What you should do.
Pictures excluded, please transcribe exactly the lines from the one with "T6: NPN 2N3904" through the end of the records below, and nothing more.

Information supplied.
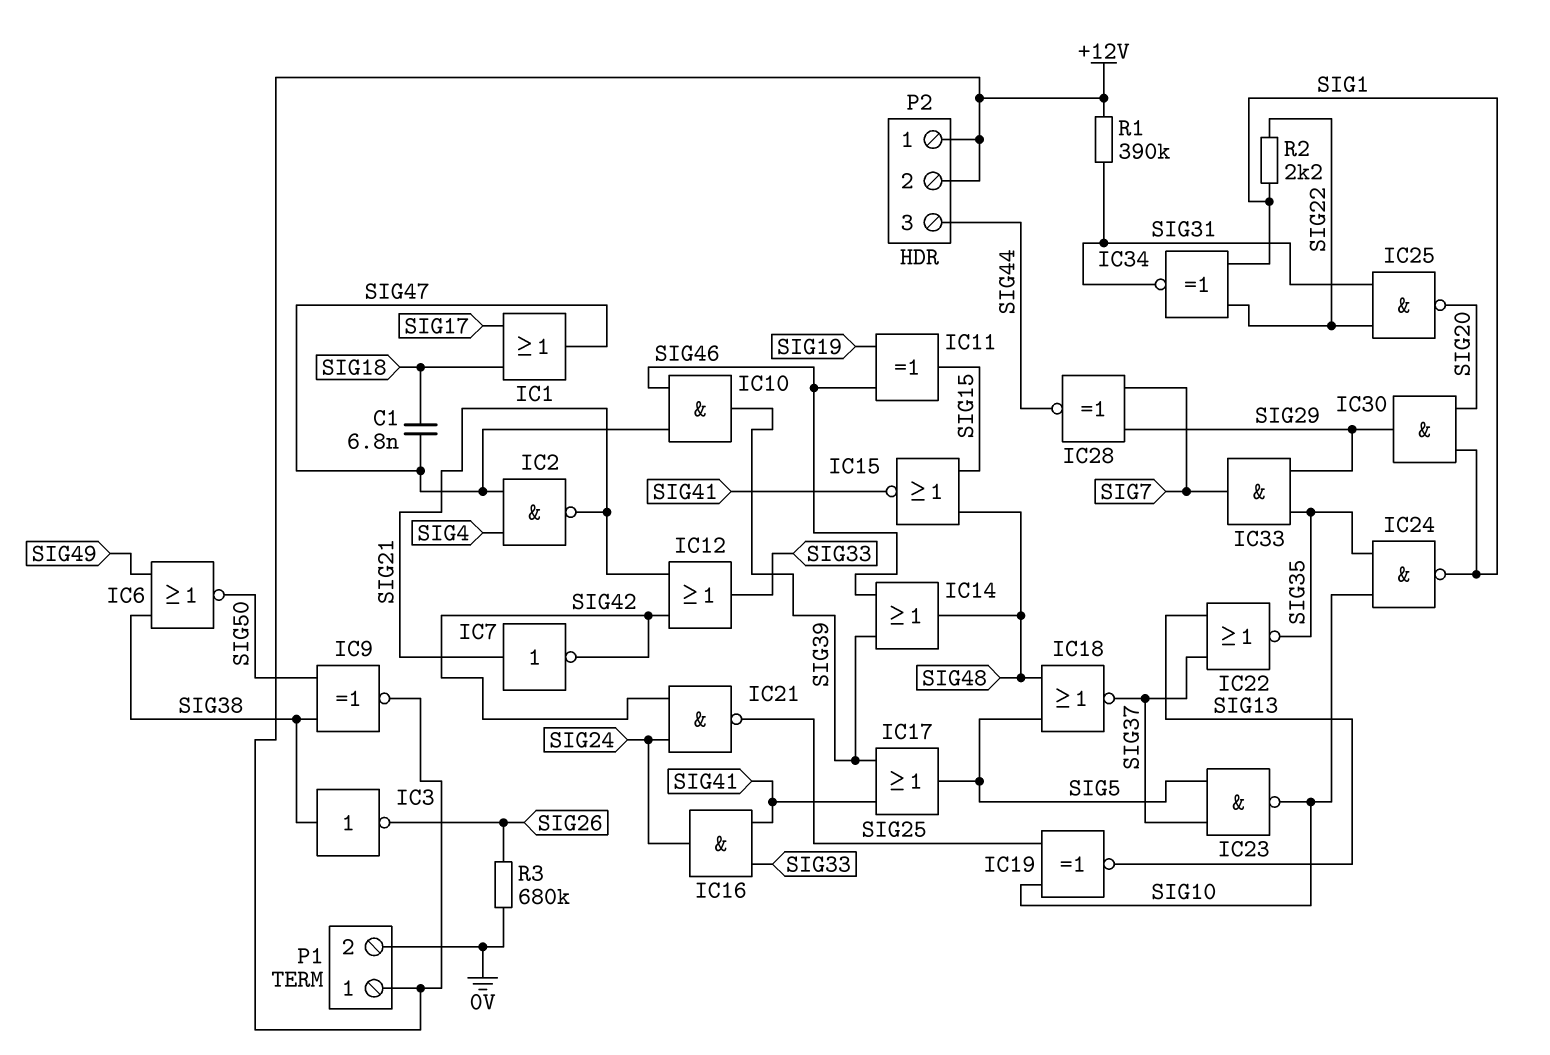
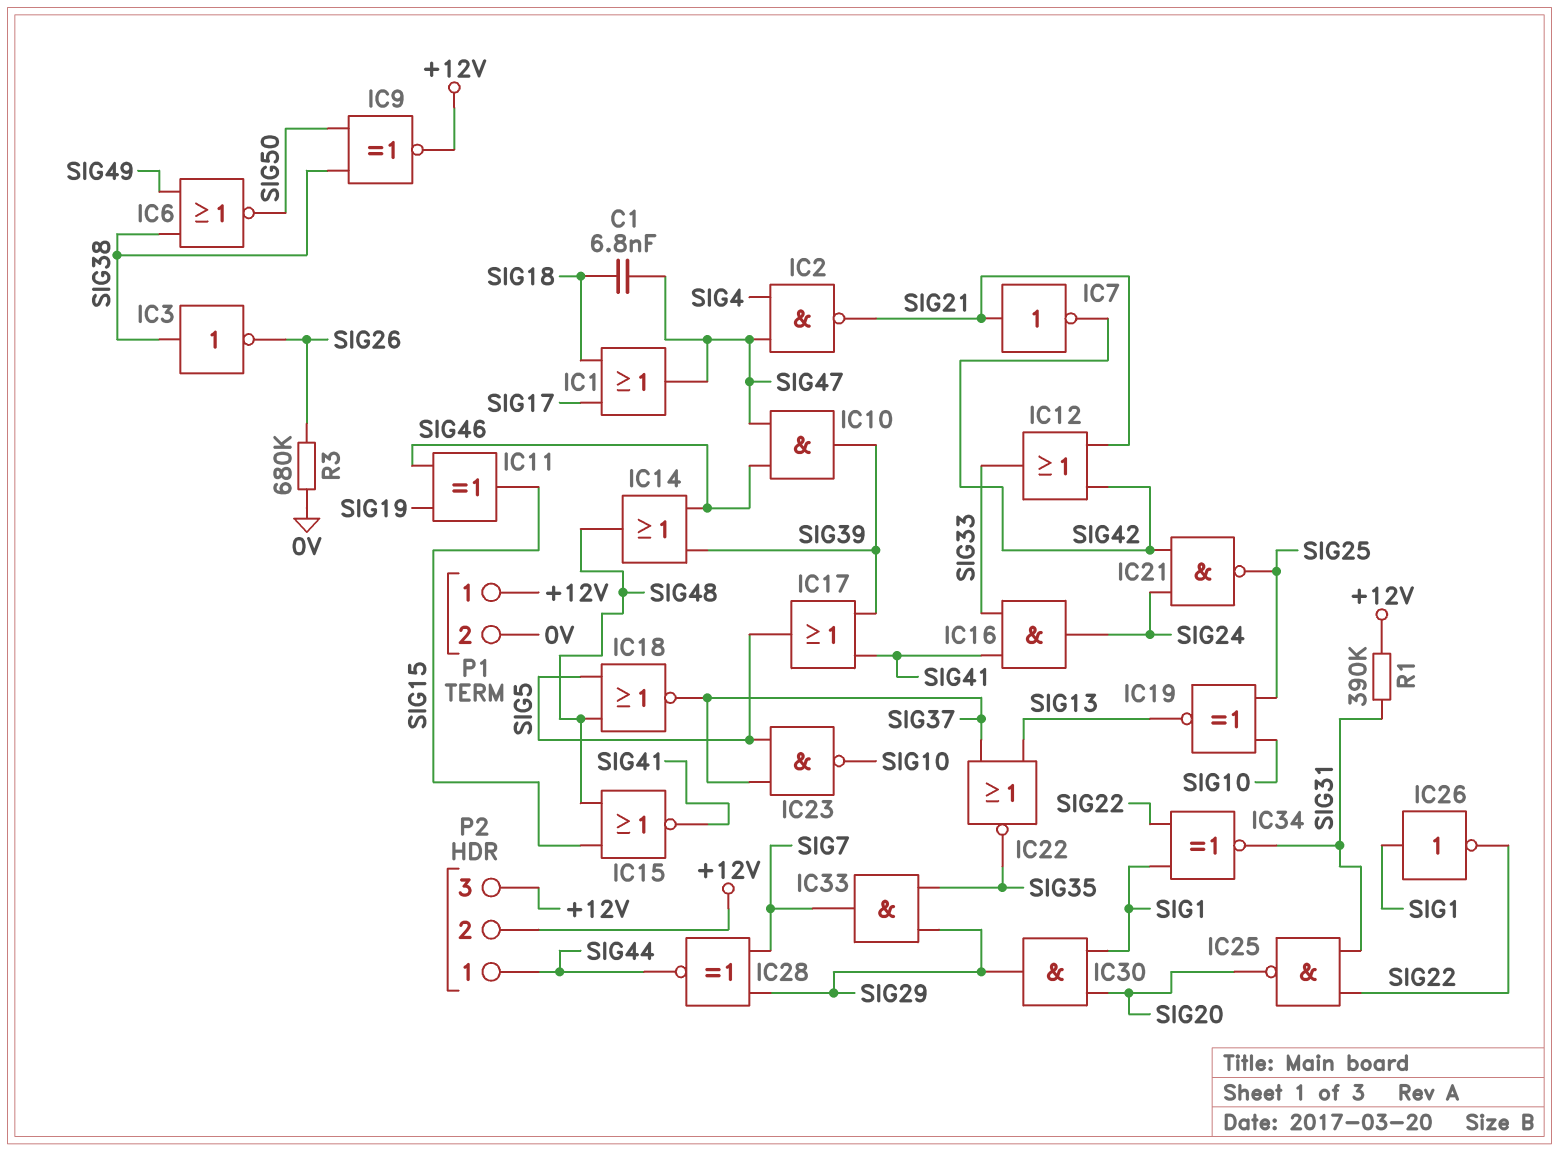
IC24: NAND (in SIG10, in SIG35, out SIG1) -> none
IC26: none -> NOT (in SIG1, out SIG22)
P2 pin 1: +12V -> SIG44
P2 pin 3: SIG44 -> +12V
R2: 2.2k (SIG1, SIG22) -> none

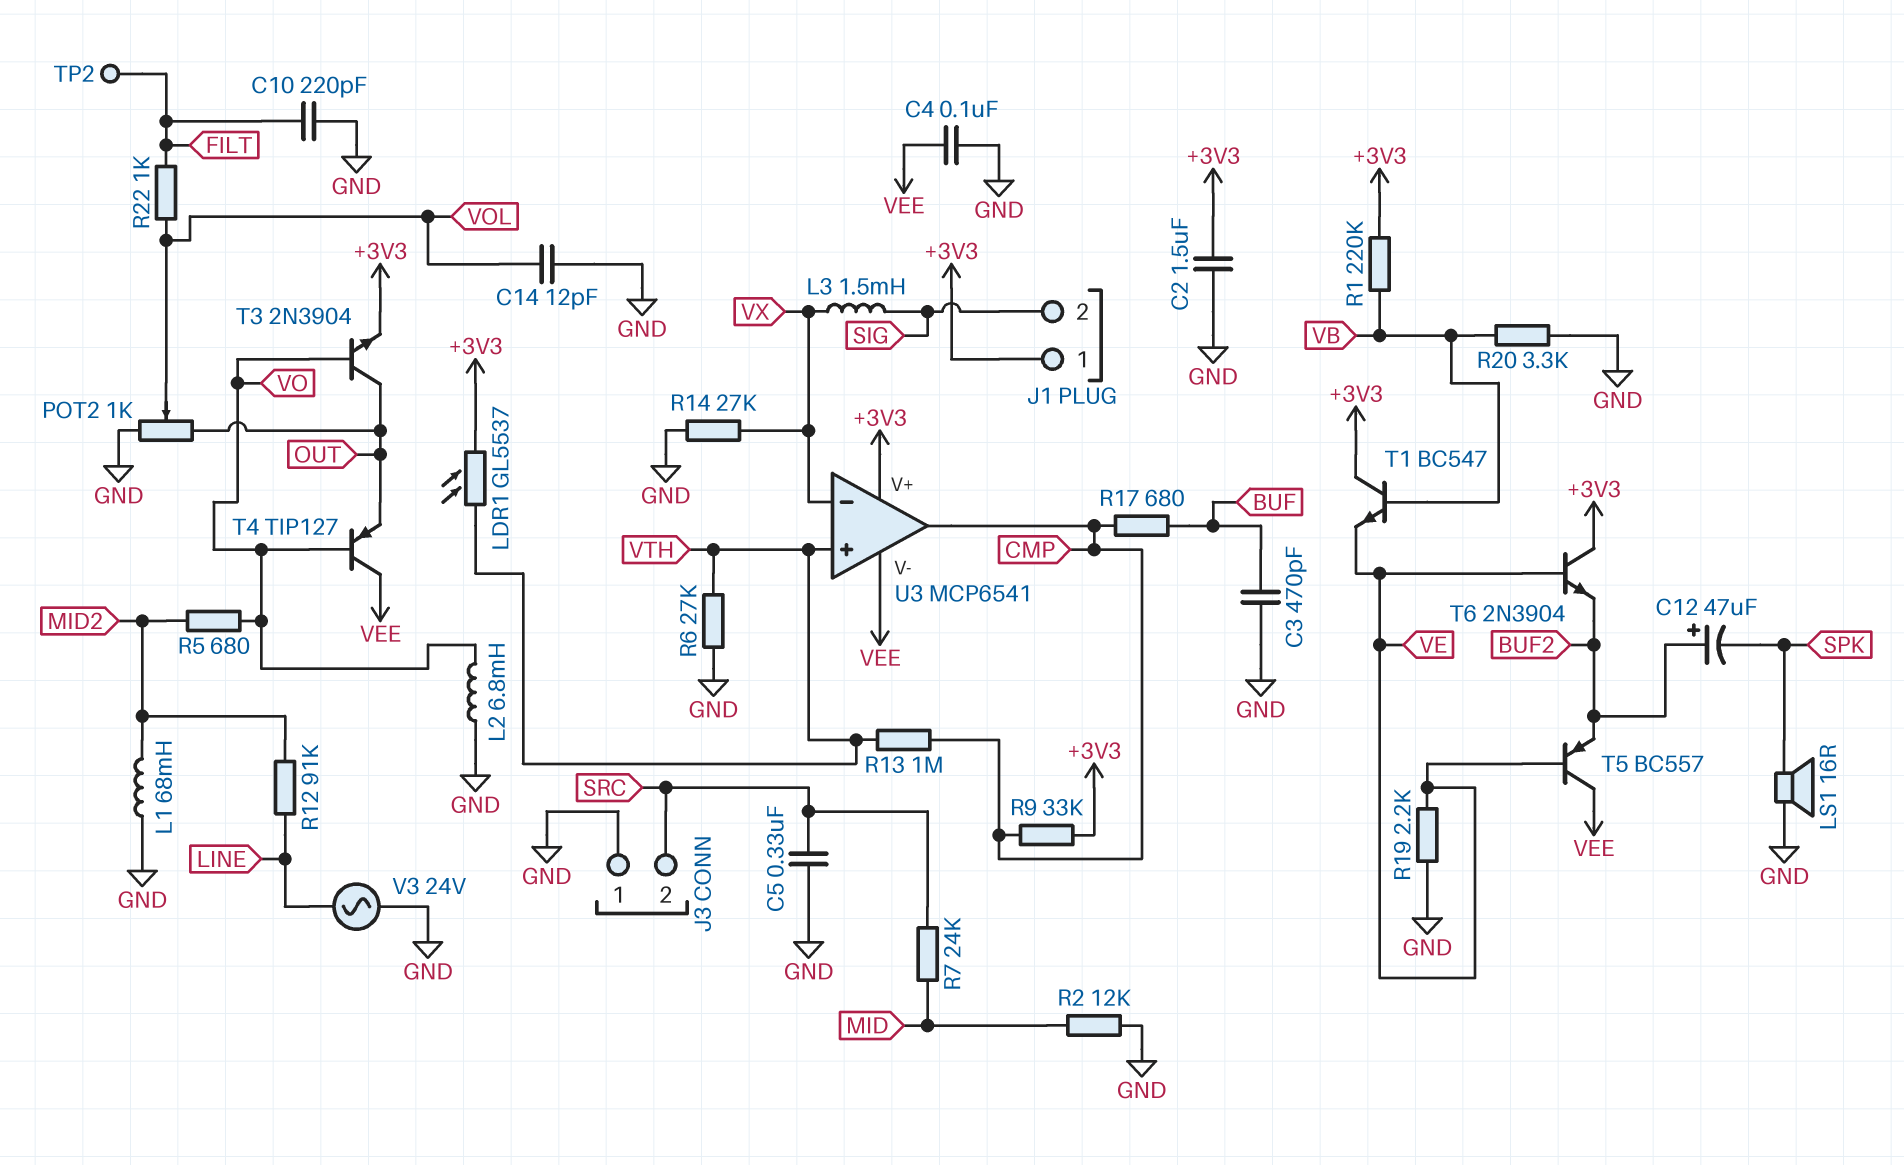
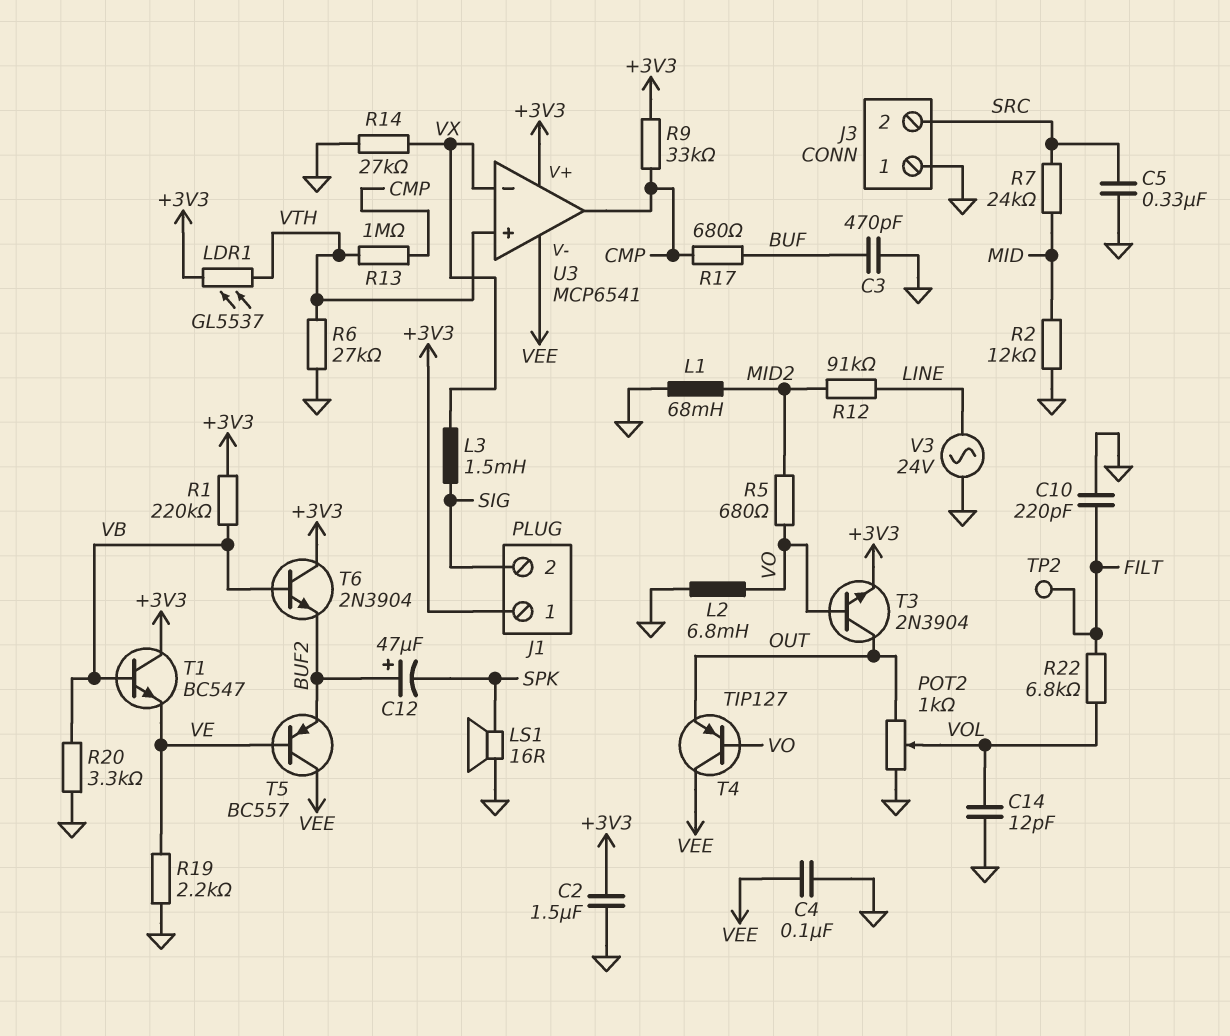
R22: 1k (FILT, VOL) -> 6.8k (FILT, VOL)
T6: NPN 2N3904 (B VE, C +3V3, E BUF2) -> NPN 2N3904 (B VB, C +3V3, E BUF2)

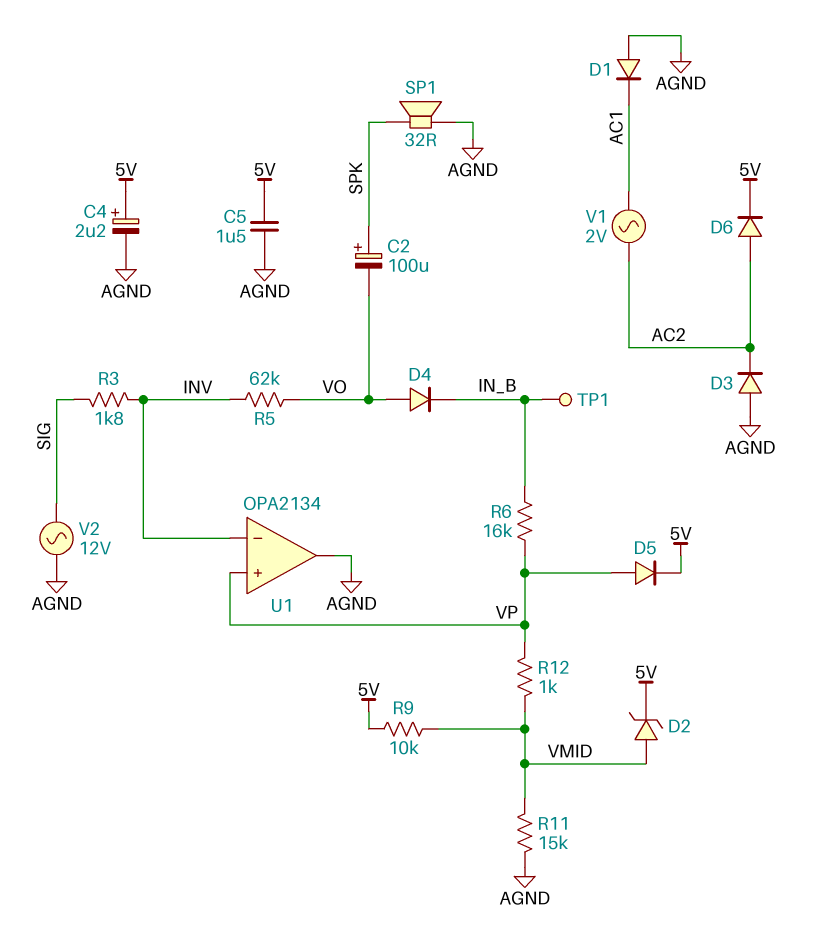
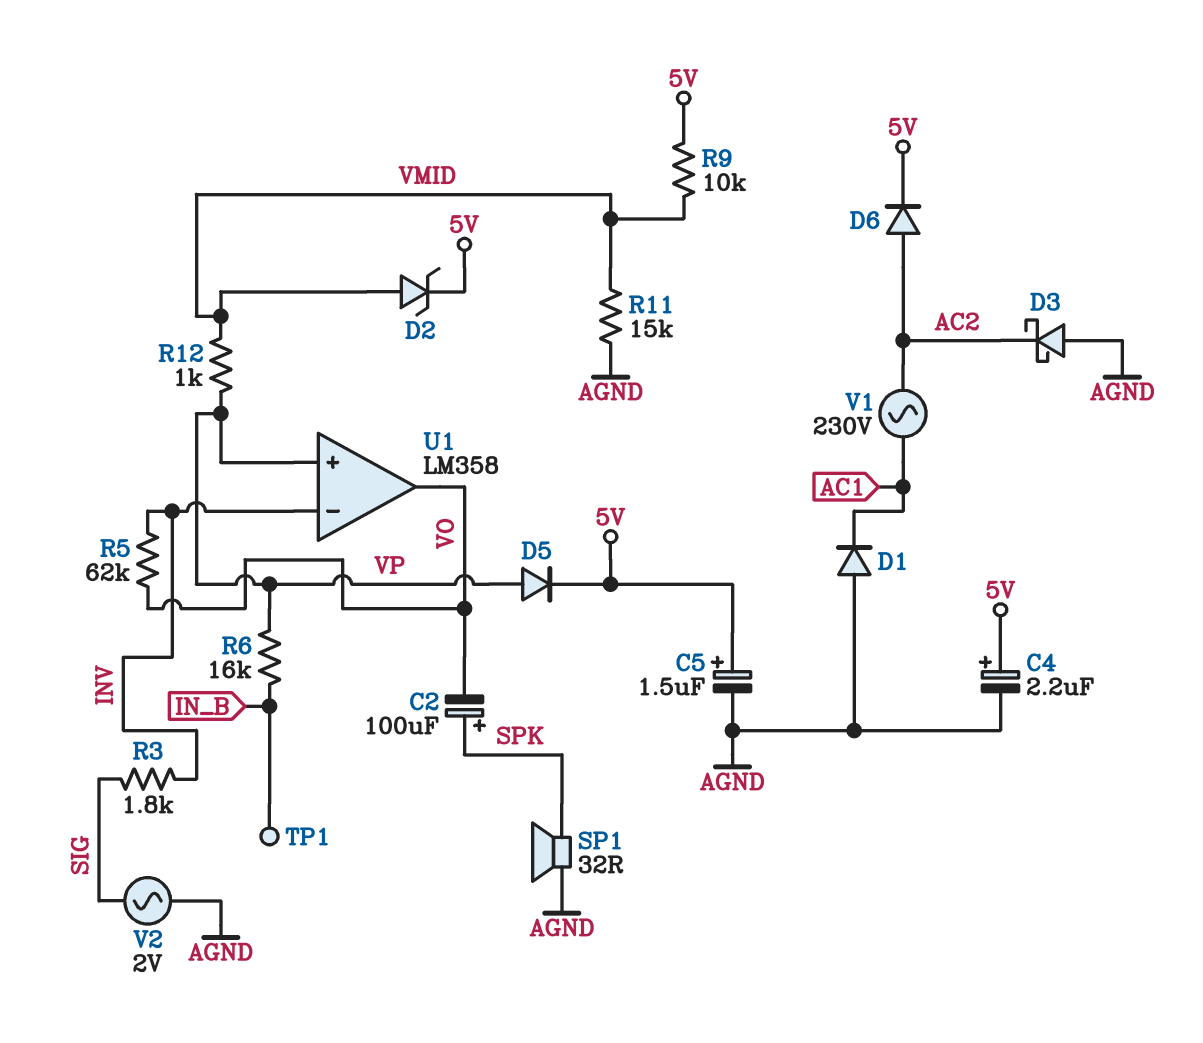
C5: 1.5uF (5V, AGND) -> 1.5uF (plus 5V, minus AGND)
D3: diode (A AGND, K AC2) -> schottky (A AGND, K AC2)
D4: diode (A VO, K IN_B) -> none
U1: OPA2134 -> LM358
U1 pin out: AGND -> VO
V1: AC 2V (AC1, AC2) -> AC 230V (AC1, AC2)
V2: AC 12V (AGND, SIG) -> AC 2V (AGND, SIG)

Answer for this exercise.
T6: NPN 2N3904 (B VE, C +3V3, E BUF2) -> NPN 2N3904 (B VB, C +3V3, E BUF2)

C5: 1.5uF (5V, AGND) -> 1.5uF (plus 5V, minus AGND)
D3: diode (A AGND, K AC2) -> schottky (A AGND, K AC2)
D4: diode (A VO, K IN_B) -> none
U1: OPA2134 -> LM358
U1 pin out: AGND -> VO
V1: AC 2V (AC1, AC2) -> AC 230V (AC1, AC2)
V2: AC 12V (AGND, SIG) -> AC 2V (AGND, SIG)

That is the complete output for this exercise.